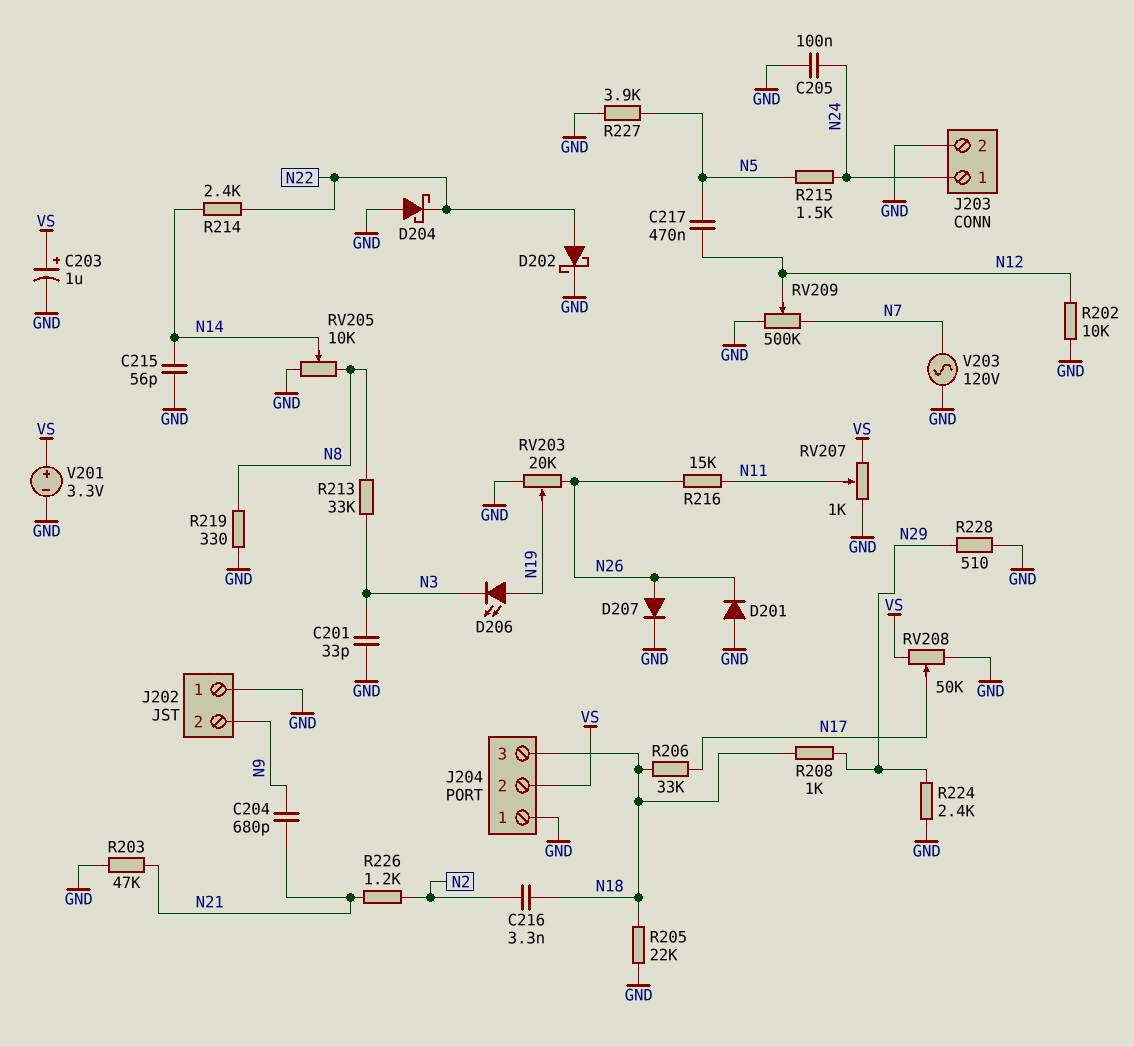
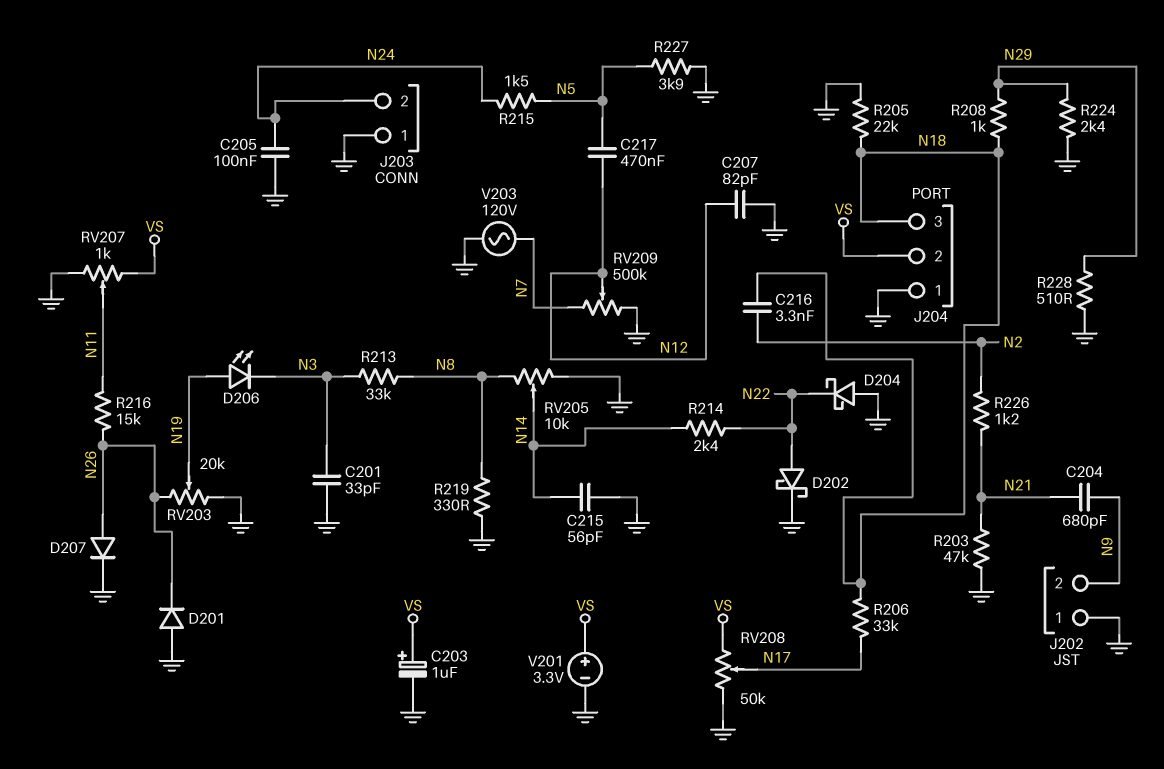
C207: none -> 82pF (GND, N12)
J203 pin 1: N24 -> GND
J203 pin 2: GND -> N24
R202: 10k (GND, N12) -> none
...
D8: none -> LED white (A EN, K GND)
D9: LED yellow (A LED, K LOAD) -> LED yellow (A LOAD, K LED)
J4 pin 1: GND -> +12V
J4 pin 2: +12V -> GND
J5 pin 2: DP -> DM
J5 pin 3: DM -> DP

**Exercise prompt**. In the listing above, find the line with "C207: none -> 82pF (GND, N12)" and the line with "R202: 10k (GND, N12) -> none", then print exactly those lines and every line between them.

**Response box**.
C207: none -> 82pF (GND, N12)
J203 pin 1: N24 -> GND
J203 pin 2: GND -> N24
R202: 10k (GND, N12) -> none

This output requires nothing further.